*** LISTED RECORDS ***
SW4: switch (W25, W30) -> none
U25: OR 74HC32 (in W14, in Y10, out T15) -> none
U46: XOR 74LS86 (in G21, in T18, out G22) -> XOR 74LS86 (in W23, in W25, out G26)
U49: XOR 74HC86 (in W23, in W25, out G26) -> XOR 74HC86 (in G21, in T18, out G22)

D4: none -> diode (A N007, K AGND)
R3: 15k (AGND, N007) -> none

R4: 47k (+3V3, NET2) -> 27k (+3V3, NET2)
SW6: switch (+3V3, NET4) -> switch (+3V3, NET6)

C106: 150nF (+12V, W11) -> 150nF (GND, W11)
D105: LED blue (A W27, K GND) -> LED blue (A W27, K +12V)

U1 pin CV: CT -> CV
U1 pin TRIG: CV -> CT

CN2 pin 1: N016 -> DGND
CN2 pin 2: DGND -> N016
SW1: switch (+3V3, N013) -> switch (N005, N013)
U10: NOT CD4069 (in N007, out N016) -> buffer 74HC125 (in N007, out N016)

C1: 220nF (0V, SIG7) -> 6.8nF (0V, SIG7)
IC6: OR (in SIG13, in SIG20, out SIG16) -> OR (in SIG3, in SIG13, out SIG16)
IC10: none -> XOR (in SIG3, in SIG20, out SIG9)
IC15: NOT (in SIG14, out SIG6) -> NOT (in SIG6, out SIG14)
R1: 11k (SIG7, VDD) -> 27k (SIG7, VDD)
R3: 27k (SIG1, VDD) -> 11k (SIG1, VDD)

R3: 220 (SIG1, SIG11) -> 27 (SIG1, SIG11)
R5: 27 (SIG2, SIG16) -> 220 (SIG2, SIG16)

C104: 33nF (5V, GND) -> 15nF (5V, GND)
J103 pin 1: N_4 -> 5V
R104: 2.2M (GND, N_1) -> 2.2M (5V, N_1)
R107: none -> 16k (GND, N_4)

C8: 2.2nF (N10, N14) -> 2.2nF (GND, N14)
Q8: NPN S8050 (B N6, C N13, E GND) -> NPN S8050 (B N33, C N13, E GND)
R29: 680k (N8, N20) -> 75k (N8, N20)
*** End of LISTED RECORDS ***
[WHAT IS NEEDED]
All entries above must be reproduced without a single change.

[EXERCISE RESULT]
SW4: switch (W25, W30) -> none
U25: OR 74HC32 (in W14, in Y10, out T15) -> none
U46: XOR 74LS86 (in G21, in T18, out G22) -> XOR 74LS86 (in W23, in W25, out G26)
U49: XOR 74HC86 (in W23, in W25, out G26) -> XOR 74HC86 (in G21, in T18, out G22)

D4: none -> diode (A N007, K AGND)
R3: 15k (AGND, N007) -> none

R4: 47k (+3V3, NET2) -> 27k (+3V3, NET2)
SW6: switch (+3V3, NET4) -> switch (+3V3, NET6)

C106: 150nF (+12V, W11) -> 150nF (GND, W11)
D105: LED blue (A W27, K GND) -> LED blue (A W27, K +12V)

U1 pin CV: CT -> CV
U1 pin TRIG: CV -> CT

CN2 pin 1: N016 -> DGND
CN2 pin 2: DGND -> N016
SW1: switch (+3V3, N013) -> switch (N005, N013)
U10: NOT CD4069 (in N007, out N016) -> buffer 74HC125 (in N007, out N016)

C1: 220nF (0V, SIG7) -> 6.8nF (0V, SIG7)
IC6: OR (in SIG13, in SIG20, out SIG16) -> OR (in SIG3, in SIG13, out SIG16)
IC10: none -> XOR (in SIG3, in SIG20, out SIG9)
IC15: NOT (in SIG14, out SIG6) -> NOT (in SIG6, out SIG14)
R1: 11k (SIG7, VDD) -> 27k (SIG7, VDD)
R3: 27k (SIG1, VDD) -> 11k (SIG1, VDD)

R3: 220 (SIG1, SIG11) -> 27 (SIG1, SIG11)
R5: 27 (SIG2, SIG16) -> 220 (SIG2, SIG16)

C104: 33nF (5V, GND) -> 15nF (5V, GND)
J103 pin 1: N_4 -> 5V
R104: 2.2M (GND, N_1) -> 2.2M (5V, N_1)
R107: none -> 16k (GND, N_4)

C8: 2.2nF (N10, N14) -> 2.2nF (GND, N14)
Q8: NPN S8050 (B N6, C N13, E GND) -> NPN S8050 (B N33, C N13, E GND)
R29: 680k (N8, N20) -> 75k (N8, N20)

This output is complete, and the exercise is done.